The lines to extract run from the first line of the entries through the line that contains "Look at this"; reproduce exactly those lines and no others.

*Records for the exercise:*
###

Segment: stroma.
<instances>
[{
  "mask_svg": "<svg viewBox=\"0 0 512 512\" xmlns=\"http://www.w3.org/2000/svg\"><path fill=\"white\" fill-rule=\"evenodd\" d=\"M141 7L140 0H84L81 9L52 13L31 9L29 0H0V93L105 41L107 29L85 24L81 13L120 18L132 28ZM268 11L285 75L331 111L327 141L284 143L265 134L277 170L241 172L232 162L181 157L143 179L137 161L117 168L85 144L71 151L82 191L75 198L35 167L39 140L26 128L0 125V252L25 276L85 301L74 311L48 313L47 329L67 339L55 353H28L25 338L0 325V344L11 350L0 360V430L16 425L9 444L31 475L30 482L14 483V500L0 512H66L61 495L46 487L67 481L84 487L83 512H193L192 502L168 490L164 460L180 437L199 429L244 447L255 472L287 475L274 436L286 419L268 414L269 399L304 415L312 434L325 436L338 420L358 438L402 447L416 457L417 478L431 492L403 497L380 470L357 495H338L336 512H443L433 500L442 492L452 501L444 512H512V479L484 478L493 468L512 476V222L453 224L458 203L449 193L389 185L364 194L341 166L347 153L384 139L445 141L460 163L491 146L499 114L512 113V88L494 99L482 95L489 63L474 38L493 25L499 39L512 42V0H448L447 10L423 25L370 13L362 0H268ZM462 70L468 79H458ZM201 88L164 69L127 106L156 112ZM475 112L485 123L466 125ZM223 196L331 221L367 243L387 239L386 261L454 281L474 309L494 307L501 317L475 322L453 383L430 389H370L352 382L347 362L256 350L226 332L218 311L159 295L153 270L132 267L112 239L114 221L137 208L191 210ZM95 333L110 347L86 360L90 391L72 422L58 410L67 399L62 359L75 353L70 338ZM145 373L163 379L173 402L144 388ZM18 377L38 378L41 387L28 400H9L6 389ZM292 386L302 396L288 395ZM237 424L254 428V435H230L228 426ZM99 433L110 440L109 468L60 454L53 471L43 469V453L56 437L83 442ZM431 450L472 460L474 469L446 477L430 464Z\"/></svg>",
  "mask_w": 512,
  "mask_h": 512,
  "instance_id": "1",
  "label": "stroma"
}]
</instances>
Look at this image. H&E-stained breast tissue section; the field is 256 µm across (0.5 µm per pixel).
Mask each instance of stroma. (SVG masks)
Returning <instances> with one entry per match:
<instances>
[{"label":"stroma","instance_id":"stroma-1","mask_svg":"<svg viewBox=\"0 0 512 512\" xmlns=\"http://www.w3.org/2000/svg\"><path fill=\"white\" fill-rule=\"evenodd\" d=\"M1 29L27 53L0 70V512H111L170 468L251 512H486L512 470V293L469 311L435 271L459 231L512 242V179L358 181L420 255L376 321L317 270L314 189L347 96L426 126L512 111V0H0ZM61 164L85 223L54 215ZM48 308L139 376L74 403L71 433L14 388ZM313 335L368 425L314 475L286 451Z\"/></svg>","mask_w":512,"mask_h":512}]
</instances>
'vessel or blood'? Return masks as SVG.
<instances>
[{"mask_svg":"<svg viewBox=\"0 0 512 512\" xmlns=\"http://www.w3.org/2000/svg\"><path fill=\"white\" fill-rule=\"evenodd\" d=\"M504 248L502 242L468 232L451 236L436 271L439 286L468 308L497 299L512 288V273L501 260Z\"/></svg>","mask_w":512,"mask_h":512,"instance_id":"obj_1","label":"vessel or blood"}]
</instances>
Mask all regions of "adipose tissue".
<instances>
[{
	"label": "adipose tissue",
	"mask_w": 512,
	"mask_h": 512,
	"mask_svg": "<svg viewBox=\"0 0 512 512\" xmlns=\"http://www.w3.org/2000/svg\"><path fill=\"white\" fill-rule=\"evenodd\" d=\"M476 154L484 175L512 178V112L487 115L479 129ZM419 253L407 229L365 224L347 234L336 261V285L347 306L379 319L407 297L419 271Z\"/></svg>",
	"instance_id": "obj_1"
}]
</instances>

###

*Result for this exercise:*
Segment: stroma.
<instances>
[{
  "mask_svg": "<svg viewBox=\"0 0 512 512\" xmlns=\"http://www.w3.org/2000/svg\"><path fill=\"white\" fill-rule=\"evenodd\" d=\"M141 7L140 0H84L81 9L52 13L31 9L29 0H0V93L105 41L107 29L85 24L81 13L120 18L132 28ZM268 11L285 75L331 111L327 141L284 143L265 134L277 170L241 172L232 162L181 157L143 179L137 161L117 168L85 144L71 151L82 191L75 198L35 167L39 140L26 128L0 125V252L25 276L85 301L74 311L48 313L47 329L67 339L55 353H28L25 338L0 325V344L11 350L0 360V430L16 425L9 444L31 475L30 482L14 483V500L0 512H66L61 495L46 487L67 481L84 487L83 512H193L192 502L168 490L164 460L180 437L199 429L244 447L255 472L287 475L274 436L286 419L268 414L269 399L304 415L312 434L325 436L338 420L358 438L402 447L416 457L417 478L431 492L403 497L380 470L357 495H338L336 512H443L433 500L442 492L452 501L444 512H512V479L484 478L493 468L512 476V222L453 224L458 203L449 193L389 185L364 194L341 166L347 153L384 139L445 141L460 163L491 146L499 114L512 113V88L494 99L482 95L489 63L474 38L493 25L499 39L512 42V0H448L447 10L423 25L370 13L362 0H268ZM462 70L468 79H458ZM201 88L164 69L127 106L156 112ZM475 112L485 123L466 125ZM223 196L331 221L367 243L387 239L386 261L454 281L474 309L494 307L501 317L475 322L453 383L430 389H370L352 382L347 362L256 350L226 332L218 311L159 295L153 270L132 267L112 239L114 221L137 208L191 210ZM95 333L110 347L86 360L90 391L72 422L58 410L67 399L62 359L75 353L70 338ZM145 373L163 379L173 402L144 388ZM18 377L38 378L41 387L28 400H9L6 389ZM292 386L302 396L288 395ZM237 424L254 428V435H230L228 426ZM99 433L110 440L109 468L60 454L53 471L43 469V453L56 437L83 442ZM431 450L472 460L474 469L446 477L430 464Z\"/></svg>",
  "mask_w": 512,
  "mask_h": 512,
  "instance_id": "1",
  "label": "stroma"
}]
</instances>
Look at this image. H&E-stained breast tissue section; the field is 256 µm across (0.5 µm per pixel).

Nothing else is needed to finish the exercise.